* Source data:
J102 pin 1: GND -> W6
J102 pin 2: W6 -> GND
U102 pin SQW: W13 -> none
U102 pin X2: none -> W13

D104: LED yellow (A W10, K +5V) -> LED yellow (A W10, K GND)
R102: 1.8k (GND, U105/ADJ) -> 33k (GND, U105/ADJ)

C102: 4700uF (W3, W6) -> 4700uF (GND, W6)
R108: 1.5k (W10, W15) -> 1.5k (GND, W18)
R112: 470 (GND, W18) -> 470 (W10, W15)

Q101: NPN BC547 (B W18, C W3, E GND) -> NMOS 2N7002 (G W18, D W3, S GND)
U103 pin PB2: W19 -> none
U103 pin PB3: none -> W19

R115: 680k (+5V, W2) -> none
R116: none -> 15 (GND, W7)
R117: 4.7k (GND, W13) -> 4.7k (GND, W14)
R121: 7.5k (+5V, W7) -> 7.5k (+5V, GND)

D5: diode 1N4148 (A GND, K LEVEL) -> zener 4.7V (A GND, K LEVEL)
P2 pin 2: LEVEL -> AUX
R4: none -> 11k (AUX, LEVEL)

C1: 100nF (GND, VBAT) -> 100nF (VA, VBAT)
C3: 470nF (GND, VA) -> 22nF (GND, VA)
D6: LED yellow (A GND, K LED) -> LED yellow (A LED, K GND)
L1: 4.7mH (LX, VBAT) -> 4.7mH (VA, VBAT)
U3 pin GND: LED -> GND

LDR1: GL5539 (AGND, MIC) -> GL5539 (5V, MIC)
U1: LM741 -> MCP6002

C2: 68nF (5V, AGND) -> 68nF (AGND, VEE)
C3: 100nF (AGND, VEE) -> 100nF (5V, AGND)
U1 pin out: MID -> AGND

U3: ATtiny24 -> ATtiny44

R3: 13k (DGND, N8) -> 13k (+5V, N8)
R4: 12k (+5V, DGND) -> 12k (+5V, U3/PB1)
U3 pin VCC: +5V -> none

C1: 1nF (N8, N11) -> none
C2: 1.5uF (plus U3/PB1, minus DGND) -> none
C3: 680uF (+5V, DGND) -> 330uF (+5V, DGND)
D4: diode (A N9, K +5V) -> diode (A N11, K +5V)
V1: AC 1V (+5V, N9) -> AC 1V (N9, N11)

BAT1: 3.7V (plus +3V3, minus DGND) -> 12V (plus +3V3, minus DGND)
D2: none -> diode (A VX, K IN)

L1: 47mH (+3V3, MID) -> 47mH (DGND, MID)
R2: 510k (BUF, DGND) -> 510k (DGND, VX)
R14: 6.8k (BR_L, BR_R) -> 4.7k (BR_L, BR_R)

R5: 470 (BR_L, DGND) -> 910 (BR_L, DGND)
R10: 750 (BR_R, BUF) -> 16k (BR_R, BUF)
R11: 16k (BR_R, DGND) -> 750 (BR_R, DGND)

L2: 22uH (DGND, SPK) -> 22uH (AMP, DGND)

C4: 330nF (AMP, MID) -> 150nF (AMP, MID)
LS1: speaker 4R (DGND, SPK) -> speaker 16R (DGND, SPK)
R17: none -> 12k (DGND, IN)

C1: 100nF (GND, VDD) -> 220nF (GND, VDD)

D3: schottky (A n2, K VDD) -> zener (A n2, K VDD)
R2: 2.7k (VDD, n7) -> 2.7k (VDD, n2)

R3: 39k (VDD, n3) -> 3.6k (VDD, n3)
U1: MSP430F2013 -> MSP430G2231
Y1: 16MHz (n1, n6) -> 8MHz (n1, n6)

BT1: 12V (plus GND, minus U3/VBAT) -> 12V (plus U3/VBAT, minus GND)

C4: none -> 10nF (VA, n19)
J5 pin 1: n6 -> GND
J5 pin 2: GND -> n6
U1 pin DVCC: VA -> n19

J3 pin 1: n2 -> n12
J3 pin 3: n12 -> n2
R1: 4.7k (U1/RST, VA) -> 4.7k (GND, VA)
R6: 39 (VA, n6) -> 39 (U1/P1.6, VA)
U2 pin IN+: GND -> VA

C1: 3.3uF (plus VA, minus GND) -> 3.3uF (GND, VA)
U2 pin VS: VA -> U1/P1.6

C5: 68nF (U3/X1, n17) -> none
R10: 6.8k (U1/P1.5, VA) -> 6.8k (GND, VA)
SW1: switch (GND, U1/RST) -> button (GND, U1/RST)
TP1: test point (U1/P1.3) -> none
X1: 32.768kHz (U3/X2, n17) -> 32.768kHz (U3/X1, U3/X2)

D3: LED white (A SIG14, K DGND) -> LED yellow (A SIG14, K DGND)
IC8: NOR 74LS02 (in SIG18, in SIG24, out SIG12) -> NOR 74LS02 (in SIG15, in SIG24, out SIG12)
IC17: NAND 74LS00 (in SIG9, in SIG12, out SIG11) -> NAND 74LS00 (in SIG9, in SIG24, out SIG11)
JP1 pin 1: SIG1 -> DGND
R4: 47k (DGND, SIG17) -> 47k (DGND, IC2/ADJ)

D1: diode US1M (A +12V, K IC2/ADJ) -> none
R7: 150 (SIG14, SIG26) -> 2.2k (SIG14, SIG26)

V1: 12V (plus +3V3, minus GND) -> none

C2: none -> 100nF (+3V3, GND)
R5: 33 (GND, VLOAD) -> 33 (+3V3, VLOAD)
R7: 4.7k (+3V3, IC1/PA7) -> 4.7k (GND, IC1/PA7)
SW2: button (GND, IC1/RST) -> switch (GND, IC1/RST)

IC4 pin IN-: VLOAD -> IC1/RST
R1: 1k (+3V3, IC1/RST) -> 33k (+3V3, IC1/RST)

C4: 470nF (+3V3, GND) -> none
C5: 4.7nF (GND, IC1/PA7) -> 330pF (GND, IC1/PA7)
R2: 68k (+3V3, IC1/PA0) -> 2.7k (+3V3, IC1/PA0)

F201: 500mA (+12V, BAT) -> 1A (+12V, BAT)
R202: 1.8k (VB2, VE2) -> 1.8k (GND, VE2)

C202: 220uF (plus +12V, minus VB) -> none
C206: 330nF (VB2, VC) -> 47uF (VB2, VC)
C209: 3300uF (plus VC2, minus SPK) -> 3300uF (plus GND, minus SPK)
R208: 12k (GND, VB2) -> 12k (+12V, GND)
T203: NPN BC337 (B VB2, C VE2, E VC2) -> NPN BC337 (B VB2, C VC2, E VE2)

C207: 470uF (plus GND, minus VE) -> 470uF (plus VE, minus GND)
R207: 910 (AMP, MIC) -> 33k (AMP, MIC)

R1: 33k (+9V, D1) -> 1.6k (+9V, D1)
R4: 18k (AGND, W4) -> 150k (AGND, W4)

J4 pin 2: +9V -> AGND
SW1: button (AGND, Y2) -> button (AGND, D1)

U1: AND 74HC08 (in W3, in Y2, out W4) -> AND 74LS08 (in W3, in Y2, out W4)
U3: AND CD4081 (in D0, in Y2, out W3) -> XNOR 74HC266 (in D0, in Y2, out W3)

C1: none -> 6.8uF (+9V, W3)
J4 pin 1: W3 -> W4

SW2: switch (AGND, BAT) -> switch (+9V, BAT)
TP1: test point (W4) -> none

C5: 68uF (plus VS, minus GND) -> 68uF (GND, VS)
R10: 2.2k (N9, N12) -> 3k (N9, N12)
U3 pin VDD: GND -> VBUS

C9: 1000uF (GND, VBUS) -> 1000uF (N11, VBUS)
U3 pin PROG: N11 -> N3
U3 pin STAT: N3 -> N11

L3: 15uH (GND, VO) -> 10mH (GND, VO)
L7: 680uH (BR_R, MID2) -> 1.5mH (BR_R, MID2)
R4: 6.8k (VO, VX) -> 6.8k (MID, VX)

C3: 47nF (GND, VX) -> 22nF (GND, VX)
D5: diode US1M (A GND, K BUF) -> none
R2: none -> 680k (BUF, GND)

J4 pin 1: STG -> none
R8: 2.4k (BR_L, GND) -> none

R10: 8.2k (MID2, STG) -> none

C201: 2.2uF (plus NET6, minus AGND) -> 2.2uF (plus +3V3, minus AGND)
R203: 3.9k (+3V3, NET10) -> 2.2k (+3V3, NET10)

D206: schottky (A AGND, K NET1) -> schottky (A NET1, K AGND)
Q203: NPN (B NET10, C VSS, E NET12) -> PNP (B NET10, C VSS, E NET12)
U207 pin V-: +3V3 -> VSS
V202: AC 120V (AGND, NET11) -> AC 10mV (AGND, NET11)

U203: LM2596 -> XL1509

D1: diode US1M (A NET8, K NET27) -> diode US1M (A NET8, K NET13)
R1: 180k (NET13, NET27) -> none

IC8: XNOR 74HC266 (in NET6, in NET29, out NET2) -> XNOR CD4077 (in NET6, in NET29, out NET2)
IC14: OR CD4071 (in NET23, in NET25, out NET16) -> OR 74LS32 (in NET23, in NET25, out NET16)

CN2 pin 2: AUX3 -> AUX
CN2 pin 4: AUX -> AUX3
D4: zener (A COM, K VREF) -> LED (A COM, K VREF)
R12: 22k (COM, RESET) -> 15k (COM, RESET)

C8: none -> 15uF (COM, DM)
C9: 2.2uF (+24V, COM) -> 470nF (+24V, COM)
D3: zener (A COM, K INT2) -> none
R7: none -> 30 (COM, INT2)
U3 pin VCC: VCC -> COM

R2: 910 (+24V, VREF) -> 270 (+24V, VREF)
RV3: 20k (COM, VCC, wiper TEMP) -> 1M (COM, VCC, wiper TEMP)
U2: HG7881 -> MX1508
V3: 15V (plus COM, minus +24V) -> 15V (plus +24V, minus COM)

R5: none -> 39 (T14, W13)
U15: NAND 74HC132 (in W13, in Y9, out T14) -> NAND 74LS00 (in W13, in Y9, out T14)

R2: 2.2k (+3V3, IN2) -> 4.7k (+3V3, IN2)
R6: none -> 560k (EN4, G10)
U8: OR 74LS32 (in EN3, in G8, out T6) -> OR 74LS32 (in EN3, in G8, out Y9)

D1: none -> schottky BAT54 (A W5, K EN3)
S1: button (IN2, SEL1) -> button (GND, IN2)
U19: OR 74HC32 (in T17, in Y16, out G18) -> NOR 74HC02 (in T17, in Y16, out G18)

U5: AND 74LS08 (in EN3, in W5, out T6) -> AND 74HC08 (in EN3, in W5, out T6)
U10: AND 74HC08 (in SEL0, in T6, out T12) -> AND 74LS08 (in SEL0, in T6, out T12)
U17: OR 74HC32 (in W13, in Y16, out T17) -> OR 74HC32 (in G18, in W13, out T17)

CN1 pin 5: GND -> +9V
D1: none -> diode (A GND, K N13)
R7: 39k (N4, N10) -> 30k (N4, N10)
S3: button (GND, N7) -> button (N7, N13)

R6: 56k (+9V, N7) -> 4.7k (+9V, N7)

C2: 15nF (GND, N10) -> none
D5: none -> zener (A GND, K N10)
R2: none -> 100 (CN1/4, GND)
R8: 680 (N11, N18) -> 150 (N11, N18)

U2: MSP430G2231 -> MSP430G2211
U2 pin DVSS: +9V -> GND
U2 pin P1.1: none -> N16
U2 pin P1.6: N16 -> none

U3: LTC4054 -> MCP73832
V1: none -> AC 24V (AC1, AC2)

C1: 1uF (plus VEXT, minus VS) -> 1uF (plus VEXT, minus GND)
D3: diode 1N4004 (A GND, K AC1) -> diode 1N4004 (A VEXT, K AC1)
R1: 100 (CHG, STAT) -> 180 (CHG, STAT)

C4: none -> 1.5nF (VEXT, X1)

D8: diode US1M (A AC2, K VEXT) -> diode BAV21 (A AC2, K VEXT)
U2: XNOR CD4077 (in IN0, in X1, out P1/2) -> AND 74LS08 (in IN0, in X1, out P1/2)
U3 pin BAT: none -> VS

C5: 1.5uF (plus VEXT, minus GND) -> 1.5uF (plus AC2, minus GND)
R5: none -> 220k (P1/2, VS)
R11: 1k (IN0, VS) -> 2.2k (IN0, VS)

* Problem description: In the material above, locate the line containing "D104: LED yellow" and the line containing "R117: 4.7k (GND, W13) -> 4.7k (GND, W14)". Transcribe exactly those two lines and every line between them, and nothing more.

* Output:
D104: LED yellow (A W10, K +5V) -> LED yellow (A W10, K GND)
R102: 1.8k (GND, U105/ADJ) -> 33k (GND, U105/ADJ)

C102: 4700uF (W3, W6) -> 4700uF (GND, W6)
R108: 1.5k (W10, W15) -> 1.5k (GND, W18)
R112: 470 (GND, W18) -> 470 (W10, W15)

Q101: NPN BC547 (B W18, C W3, E GND) -> NMOS 2N7002 (G W18, D W3, S GND)
U103 pin PB2: W19 -> none
U103 pin PB3: none -> W19

R115: 680k (+5V, W2) -> none
R116: none -> 15 (GND, W7)
R117: 4.7k (GND, W13) -> 4.7k (GND, W14)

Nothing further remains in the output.